• Work instructions:
In full and without alteration, print the records below, minus any images.

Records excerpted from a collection
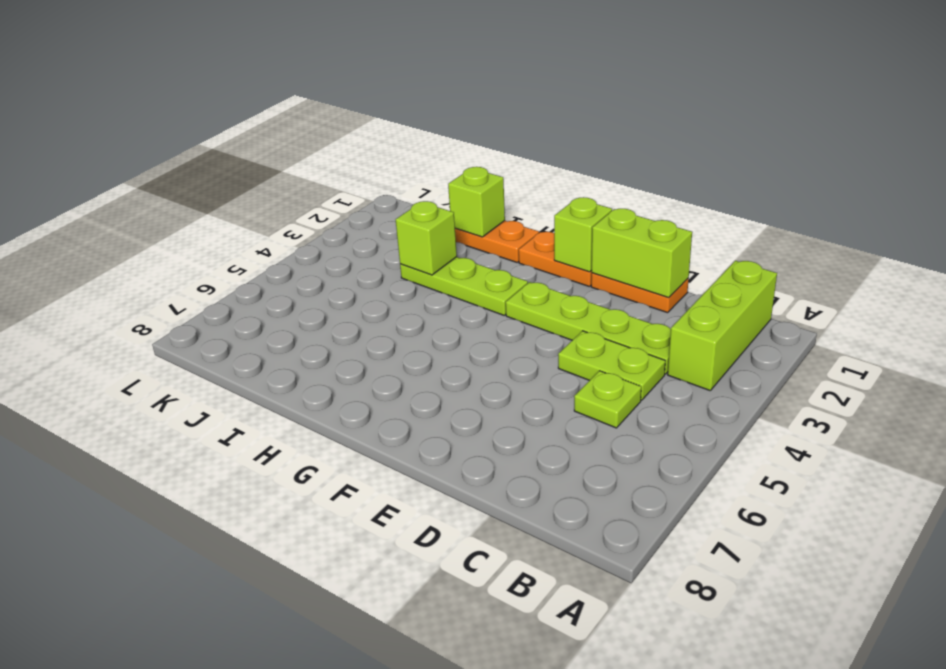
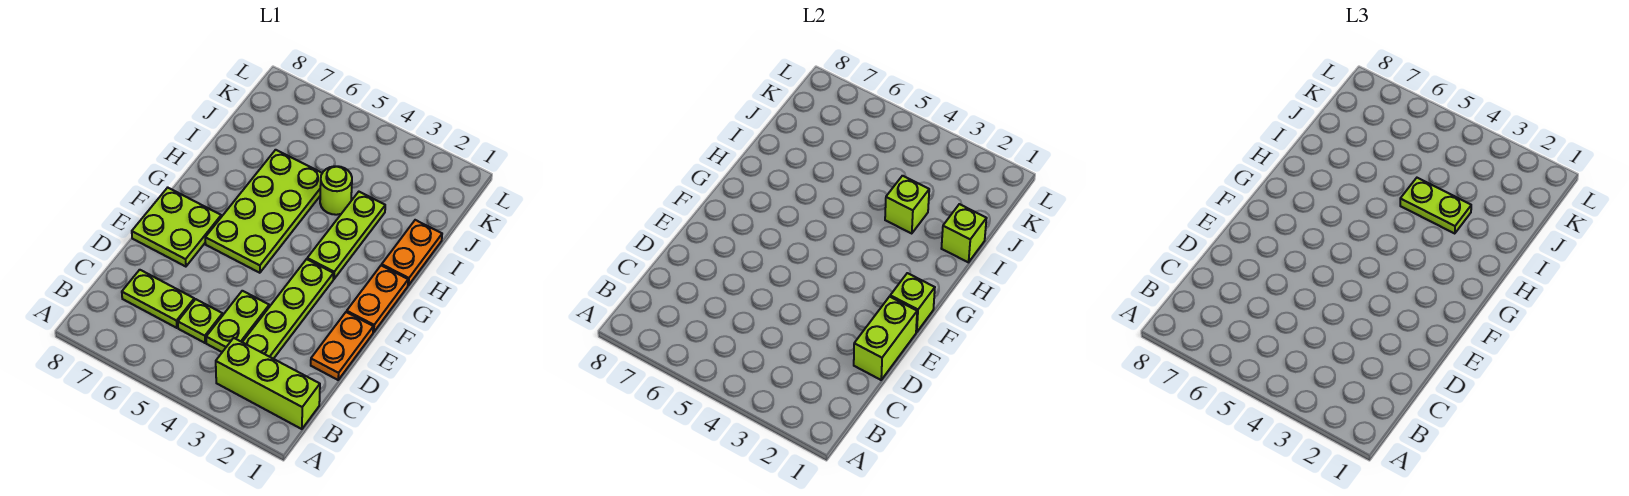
none -> lime plate C6:C7 level 1
none -> lime plate E7:F8 level 1
none -> lime plate F5:I6 level 1
none -> lime plate I3:I4 level 3
none -> lime round brick I4 level 1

• Written answer:
none -> lime plate C6:C7 level 1
none -> lime plate E7:F8 level 1
none -> lime plate F5:I6 level 1
none -> lime plate I3:I4 level 3
none -> lime round brick I4 level 1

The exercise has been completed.